WORK REQUIRED » Transcribe exactly the lines that fall between the one holding "purple cutting board: none" and the one holding "turquoise cube: none", inclusive, from the entries below.

Object counting data
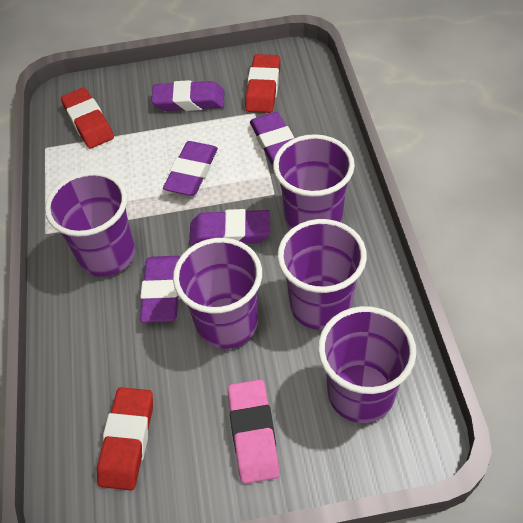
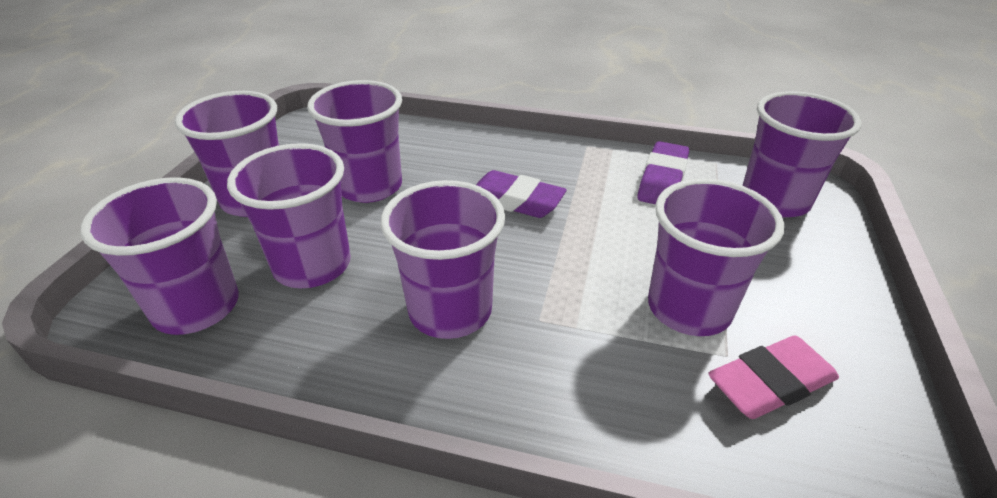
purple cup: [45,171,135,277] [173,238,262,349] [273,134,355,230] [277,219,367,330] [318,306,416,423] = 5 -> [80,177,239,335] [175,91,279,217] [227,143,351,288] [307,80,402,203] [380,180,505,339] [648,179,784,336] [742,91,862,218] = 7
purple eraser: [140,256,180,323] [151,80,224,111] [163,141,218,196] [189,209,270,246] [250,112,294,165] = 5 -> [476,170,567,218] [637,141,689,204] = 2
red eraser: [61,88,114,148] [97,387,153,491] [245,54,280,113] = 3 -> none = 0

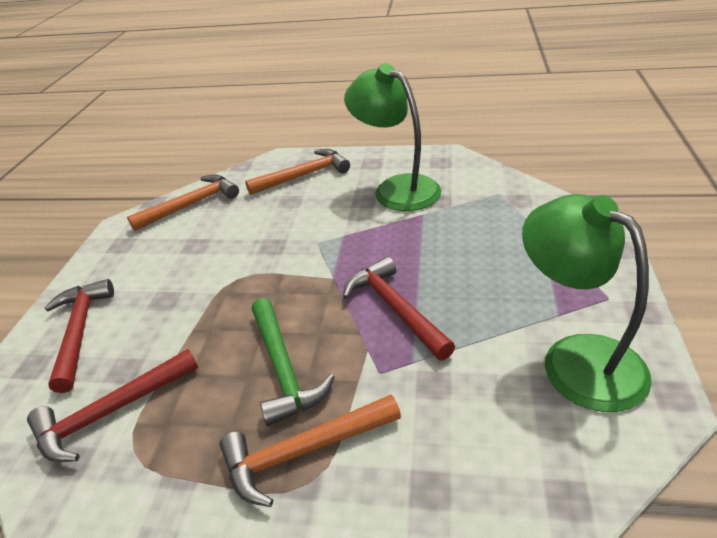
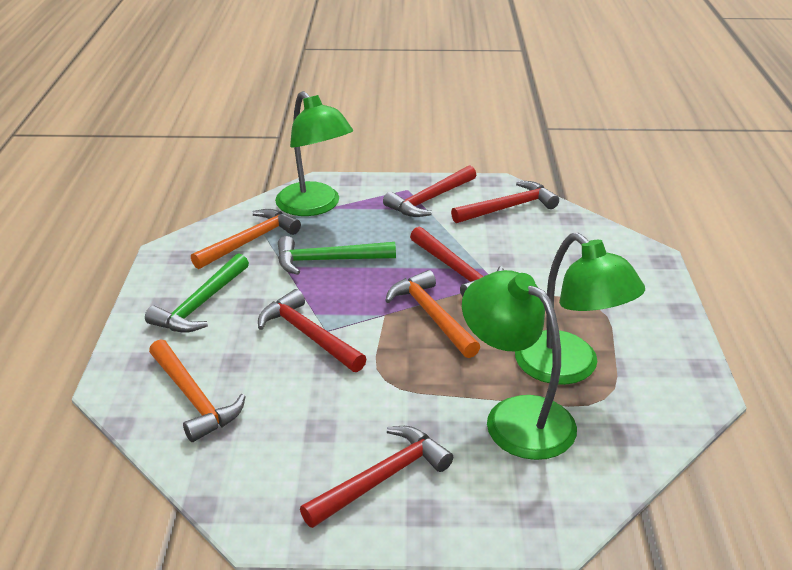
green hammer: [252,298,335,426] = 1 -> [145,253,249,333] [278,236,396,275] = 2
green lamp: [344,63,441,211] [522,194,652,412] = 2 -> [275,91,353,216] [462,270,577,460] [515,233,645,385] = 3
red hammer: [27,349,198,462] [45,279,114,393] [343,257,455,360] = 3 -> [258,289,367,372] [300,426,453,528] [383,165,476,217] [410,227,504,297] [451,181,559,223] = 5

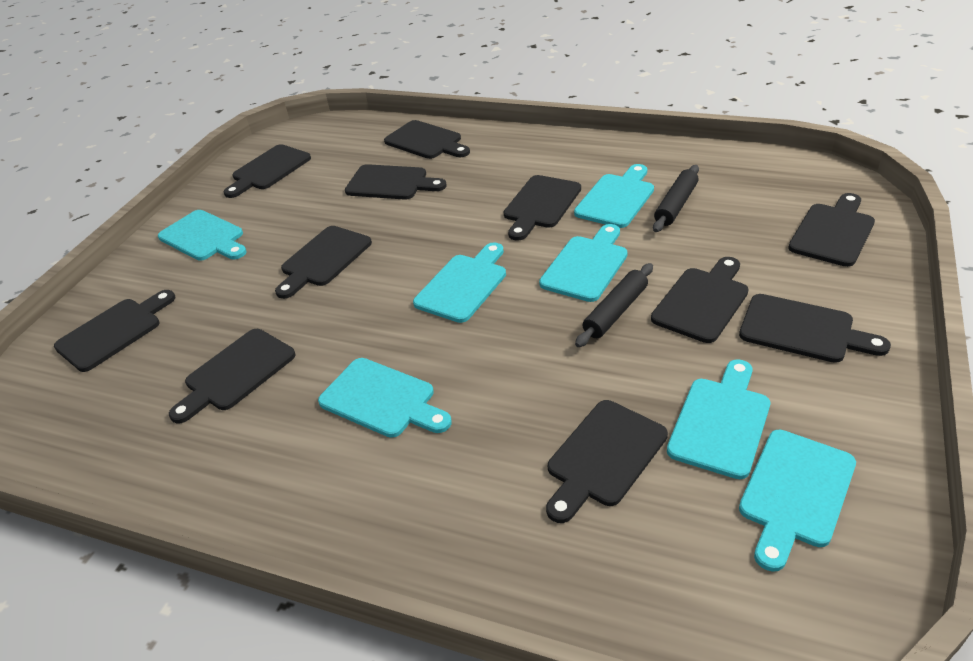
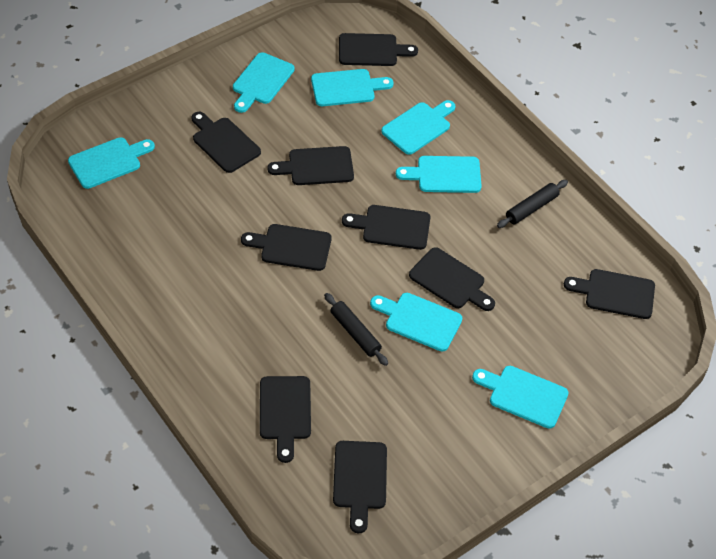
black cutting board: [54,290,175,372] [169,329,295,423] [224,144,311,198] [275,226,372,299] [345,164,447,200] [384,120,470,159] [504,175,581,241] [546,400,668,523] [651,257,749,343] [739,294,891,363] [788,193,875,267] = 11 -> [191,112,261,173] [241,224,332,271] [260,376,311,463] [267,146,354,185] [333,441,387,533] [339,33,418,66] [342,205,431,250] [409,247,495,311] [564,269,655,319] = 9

--

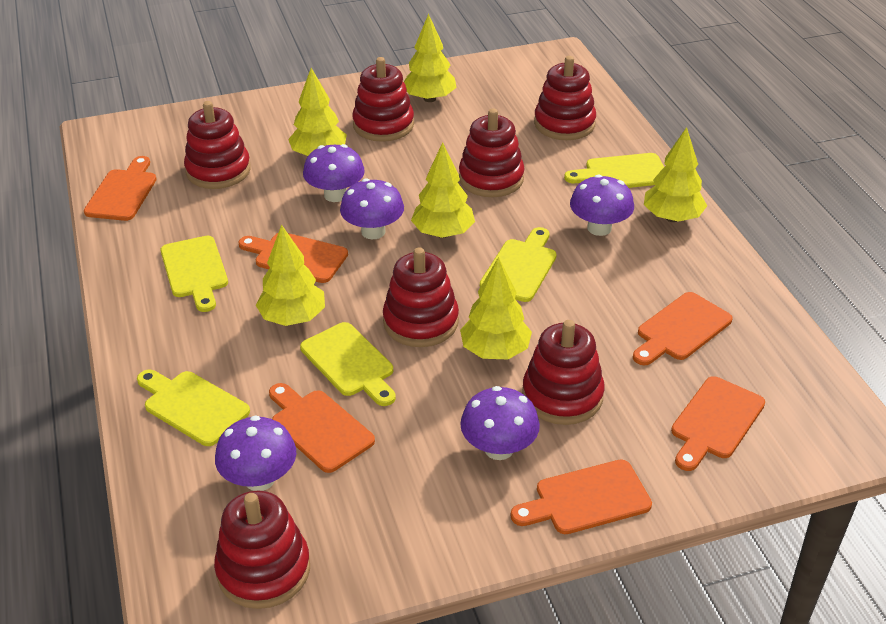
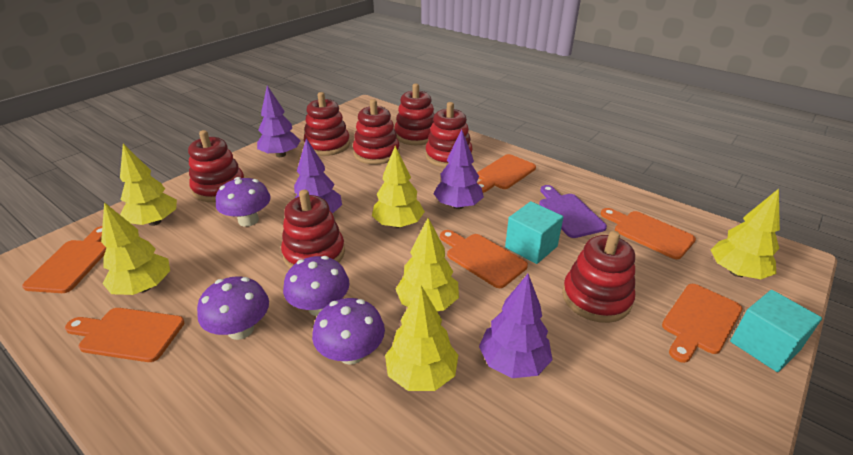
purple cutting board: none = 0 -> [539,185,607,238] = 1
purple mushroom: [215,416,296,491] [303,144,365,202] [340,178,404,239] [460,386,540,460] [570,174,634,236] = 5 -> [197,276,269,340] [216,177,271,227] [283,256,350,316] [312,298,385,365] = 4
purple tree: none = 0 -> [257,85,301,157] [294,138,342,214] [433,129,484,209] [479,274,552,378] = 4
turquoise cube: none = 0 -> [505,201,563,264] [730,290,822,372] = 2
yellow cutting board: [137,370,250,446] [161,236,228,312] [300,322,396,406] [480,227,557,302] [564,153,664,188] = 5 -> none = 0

RESPONSE AREA »
purple cutting board: none = 0 -> [539,185,607,238] = 1
purple mushroom: [215,416,296,491] [303,144,365,202] [340,178,404,239] [460,386,540,460] [570,174,634,236] = 5 -> [197,276,269,340] [216,177,271,227] [283,256,350,316] [312,298,385,365] = 4
purple tree: none = 0 -> [257,85,301,157] [294,138,342,214] [433,129,484,209] [479,274,552,378] = 4
turquoise cube: none = 0 -> [505,201,563,264] [730,290,822,372] = 2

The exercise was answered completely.